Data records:
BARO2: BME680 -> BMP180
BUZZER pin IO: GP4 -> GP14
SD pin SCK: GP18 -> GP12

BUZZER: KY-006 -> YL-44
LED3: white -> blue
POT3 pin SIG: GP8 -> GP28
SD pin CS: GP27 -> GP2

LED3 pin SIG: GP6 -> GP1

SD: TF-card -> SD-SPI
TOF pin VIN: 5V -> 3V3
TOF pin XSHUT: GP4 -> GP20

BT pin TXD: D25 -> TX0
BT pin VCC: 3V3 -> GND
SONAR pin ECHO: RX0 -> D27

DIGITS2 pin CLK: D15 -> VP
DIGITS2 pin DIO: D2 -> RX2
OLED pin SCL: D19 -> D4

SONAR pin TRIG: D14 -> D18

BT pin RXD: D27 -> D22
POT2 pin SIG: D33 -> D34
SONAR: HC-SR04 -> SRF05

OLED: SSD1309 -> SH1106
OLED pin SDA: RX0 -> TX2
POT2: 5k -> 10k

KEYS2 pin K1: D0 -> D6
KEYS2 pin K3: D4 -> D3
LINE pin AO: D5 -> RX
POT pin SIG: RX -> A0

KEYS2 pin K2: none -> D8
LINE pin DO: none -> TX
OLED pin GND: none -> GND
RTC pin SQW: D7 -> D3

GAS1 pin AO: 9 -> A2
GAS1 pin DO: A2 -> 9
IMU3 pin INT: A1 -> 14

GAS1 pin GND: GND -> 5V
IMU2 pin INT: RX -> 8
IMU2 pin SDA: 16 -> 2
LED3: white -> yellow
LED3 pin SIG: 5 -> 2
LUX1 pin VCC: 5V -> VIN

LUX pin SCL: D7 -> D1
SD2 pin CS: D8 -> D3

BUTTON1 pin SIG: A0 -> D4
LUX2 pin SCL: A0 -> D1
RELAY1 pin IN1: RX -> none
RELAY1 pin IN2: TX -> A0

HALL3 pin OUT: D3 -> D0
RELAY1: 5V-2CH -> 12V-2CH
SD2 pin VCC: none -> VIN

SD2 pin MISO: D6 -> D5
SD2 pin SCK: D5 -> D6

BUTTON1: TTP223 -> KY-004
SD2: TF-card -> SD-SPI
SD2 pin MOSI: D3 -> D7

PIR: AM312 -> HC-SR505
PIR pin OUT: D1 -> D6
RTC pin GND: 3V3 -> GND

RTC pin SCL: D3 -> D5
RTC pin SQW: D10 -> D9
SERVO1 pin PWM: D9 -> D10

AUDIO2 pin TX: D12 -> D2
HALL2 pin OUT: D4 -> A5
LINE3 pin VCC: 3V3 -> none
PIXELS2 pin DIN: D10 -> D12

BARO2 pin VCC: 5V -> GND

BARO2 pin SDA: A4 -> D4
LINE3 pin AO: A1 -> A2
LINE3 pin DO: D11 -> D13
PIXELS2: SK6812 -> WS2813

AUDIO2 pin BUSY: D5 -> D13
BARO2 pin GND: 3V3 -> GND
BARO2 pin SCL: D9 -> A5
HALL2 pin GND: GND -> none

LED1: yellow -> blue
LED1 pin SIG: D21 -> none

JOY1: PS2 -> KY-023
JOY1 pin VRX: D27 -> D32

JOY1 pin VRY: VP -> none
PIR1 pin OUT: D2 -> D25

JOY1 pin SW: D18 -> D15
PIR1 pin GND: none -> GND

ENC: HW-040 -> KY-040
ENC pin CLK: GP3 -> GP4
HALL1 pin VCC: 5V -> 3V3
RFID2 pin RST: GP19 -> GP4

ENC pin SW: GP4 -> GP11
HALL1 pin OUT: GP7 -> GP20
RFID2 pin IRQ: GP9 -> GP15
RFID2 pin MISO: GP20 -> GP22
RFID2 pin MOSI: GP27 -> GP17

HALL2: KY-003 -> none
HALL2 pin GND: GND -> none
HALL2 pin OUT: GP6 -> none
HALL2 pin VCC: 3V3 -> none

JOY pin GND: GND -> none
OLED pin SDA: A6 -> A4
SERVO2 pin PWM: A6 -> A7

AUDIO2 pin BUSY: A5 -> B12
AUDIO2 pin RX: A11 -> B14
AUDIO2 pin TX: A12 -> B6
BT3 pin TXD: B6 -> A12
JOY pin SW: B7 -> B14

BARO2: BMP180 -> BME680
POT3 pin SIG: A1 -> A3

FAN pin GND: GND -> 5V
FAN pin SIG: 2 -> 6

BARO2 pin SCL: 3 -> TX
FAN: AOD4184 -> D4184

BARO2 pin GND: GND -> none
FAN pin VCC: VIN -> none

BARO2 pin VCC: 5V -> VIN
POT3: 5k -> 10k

▶ _AIM OF THE EXERCISE_: Once you find the line containing "BUTTON1: TTP223 -> KY-004", copy it and every line after it through the end of the records, exactly and nothing else.

▶ _THE ANSWER_:
BUTTON1: TTP223 -> KY-004
SD2: TF-card -> SD-SPI
SD2 pin MOSI: D3 -> D7

PIR: AM312 -> HC-SR505
PIR pin OUT: D1 -> D6
RTC pin GND: 3V3 -> GND

RTC pin SCL: D3 -> D5
RTC pin SQW: D10 -> D9
SERVO1 pin PWM: D9 -> D10

AUDIO2 pin TX: D12 -> D2
HALL2 pin OUT: D4 -> A5
LINE3 pin VCC: 3V3 -> none
PIXELS2 pin DIN: D10 -> D12

BARO2 pin VCC: 5V -> GND

BARO2 pin SDA: A4 -> D4
LINE3 pin AO: A1 -> A2
LINE3 pin DO: D11 -> D13
PIXELS2: SK6812 -> WS2813

AUDIO2 pin BUSY: D5 -> D13
BARO2 pin GND: 3V3 -> GND
BARO2 pin SCL: D9 -> A5
HALL2 pin GND: GND -> none

LED1: yellow -> blue
LED1 pin SIG: D21 -> none

JOY1: PS2 -> KY-023
JOY1 pin VRX: D27 -> D32

JOY1 pin VRY: VP -> none
PIR1 pin OUT: D2 -> D25

JOY1 pin SW: D18 -> D15
PIR1 pin GND: none -> GND

ENC: HW-040 -> KY-040
ENC pin CLK: GP3 -> GP4
HALL1 pin VCC: 5V -> 3V3
RFID2 pin RST: GP19 -> GP4

ENC pin SW: GP4 -> GP11
HALL1 pin OUT: GP7 -> GP20
RFID2 pin IRQ: GP9 -> GP15
RFID2 pin MISO: GP20 -> GP22
RFID2 pin MOSI: GP27 -> GP17

HALL2: KY-003 -> none
HALL2 pin GND: GND -> none
HALL2 pin OUT: GP6 -> none
HALL2 pin VCC: 3V3 -> none

JOY pin GND: GND -> none
OLED pin SDA: A6 -> A4
SERVO2 pin PWM: A6 -> A7

AUDIO2 pin BUSY: A5 -> B12
AUDIO2 pin RX: A11 -> B14
AUDIO2 pin TX: A12 -> B6
BT3 pin TXD: B6 -> A12
JOY pin SW: B7 -> B14

BARO2: BMP180 -> BME680
POT3 pin SIG: A1 -> A3

FAN pin GND: GND -> 5V
FAN pin SIG: 2 -> 6

BARO2 pin SCL: 3 -> TX
FAN: AOD4184 -> D4184

BARO2 pin GND: GND -> none
FAN pin VCC: VIN -> none

BARO2 pin VCC: 5V -> VIN
POT3: 5k -> 10k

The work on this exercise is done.